Exercise directions:
Word-for-word transcription: reproduce all of the data, but not the pictures.

Image sets with object changes:
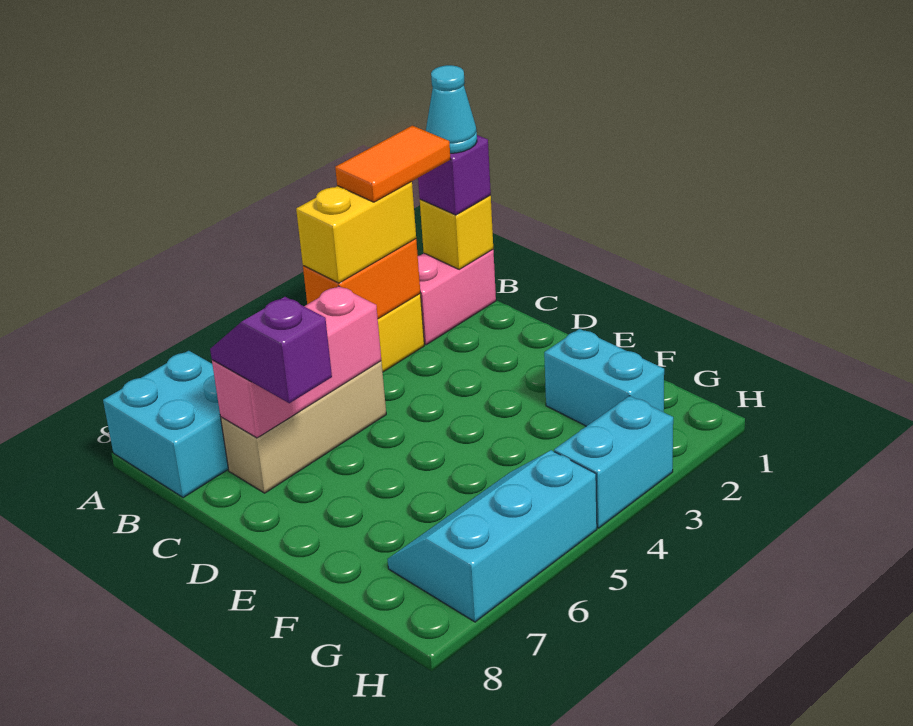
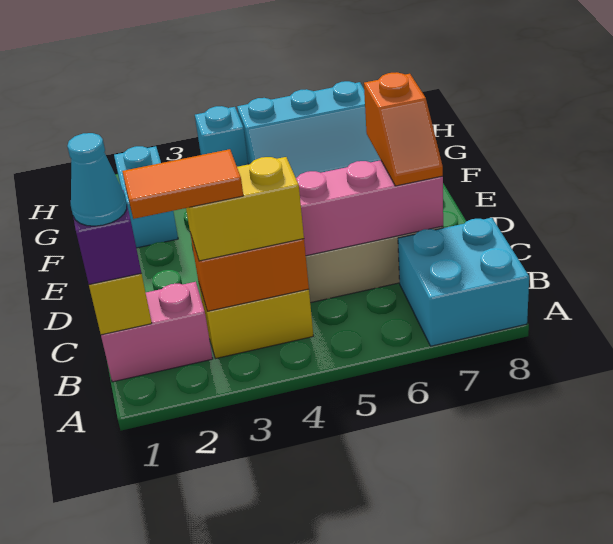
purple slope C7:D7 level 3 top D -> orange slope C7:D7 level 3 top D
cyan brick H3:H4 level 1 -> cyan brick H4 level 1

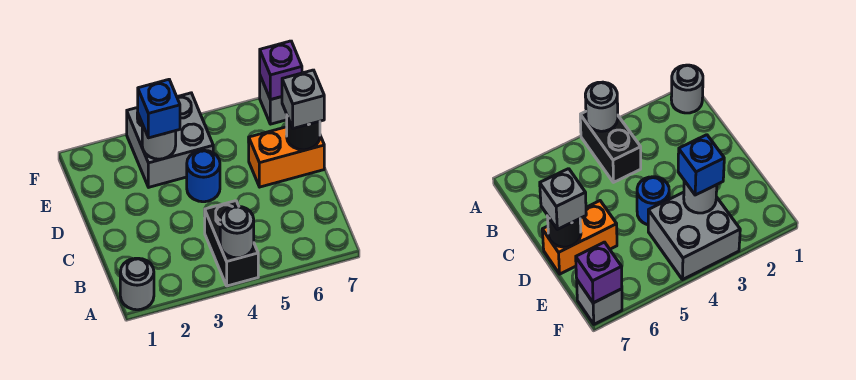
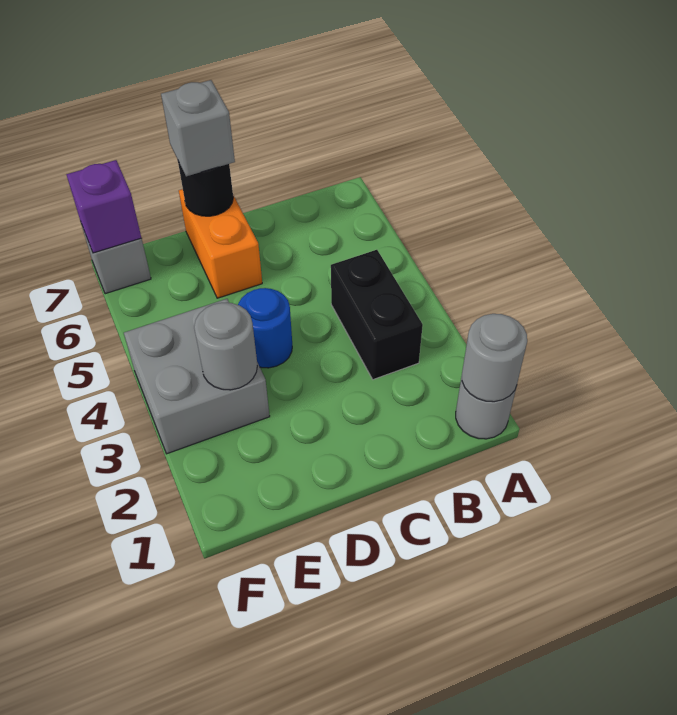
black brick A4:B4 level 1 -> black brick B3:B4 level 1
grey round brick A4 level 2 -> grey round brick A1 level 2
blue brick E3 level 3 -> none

Exercise response:
purple slope C7:D7 level 3 top D -> orange slope C7:D7 level 3 top D
cyan brick H3:H4 level 1 -> cyan brick H4 level 1

black brick A4:B4 level 1 -> black brick B3:B4 level 1
grey round brick A4 level 2 -> grey round brick A1 level 2
blue brick E3 level 3 -> none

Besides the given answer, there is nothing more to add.